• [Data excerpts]
BEGIN

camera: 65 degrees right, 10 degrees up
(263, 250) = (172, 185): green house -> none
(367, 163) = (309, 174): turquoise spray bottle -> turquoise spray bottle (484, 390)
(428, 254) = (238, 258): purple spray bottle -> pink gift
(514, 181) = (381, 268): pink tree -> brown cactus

END

• [What to produce] Wherever a line in the records above includes "pink", count it, then give the total and nothing besides.

• [Result] 2